_TASK PROMPT_
Exactly reproduce the line containing "DRIVER3 pin IN2: D8 -> D0" together with every line after it, through the end of the entries, and give nothing more.
::: EXTRACTED INFORMATION
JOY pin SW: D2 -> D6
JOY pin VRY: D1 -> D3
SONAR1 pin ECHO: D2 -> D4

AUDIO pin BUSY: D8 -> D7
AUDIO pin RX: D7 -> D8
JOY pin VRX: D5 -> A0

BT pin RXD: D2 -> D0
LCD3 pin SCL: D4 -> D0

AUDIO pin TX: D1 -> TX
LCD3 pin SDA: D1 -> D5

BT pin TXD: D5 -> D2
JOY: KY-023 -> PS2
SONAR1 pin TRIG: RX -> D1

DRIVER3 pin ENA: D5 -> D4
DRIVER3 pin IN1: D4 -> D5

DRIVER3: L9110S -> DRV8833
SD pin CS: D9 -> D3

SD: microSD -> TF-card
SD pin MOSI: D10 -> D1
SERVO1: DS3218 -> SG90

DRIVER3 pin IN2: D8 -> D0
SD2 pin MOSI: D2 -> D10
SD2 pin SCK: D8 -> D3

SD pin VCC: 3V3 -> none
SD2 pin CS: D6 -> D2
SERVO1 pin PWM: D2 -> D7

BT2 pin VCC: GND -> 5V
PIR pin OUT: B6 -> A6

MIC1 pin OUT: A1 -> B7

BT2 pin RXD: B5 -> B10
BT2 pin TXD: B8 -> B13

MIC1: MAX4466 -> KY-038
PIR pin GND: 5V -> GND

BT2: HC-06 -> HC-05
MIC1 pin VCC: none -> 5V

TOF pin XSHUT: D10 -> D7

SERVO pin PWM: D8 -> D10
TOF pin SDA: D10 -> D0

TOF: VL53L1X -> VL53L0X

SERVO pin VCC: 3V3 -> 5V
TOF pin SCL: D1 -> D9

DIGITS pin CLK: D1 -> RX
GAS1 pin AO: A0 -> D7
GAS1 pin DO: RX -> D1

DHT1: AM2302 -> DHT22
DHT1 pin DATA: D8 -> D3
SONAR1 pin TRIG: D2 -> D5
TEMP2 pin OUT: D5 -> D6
::::::
_RESULT_
DRIVER3 pin IN2: D8 -> D0
SD2 pin MOSI: D2 -> D10
SD2 pin SCK: D8 -> D3

SD pin VCC: 3V3 -> none
SD2 pin CS: D6 -> D2
SERVO1 pin PWM: D2 -> D7

BT2 pin VCC: GND -> 5V
PIR pin OUT: B6 -> A6

MIC1 pin OUT: A1 -> B7

BT2 pin RXD: B5 -> B10
BT2 pin TXD: B8 -> B13

MIC1: MAX4466 -> KY-038
PIR pin GND: 5V -> GND

BT2: HC-06 -> HC-05
MIC1 pin VCC: none -> 5V

TOF pin XSHUT: D10 -> D7

SERVO pin PWM: D8 -> D10
TOF pin SDA: D10 -> D0

TOF: VL53L1X -> VL53L0X

SERVO pin VCC: 3V3 -> 5V
TOF pin SCL: D1 -> D9

DIGITS pin CLK: D1 -> RX
GAS1 pin AO: A0 -> D7
GAS1 pin DO: RX -> D1

DHT1: AM2302 -> DHT22
DHT1 pin DATA: D8 -> D3
SONAR1 pin TRIG: D2 -> D5
TEMP2 pin OUT: D5 -> D6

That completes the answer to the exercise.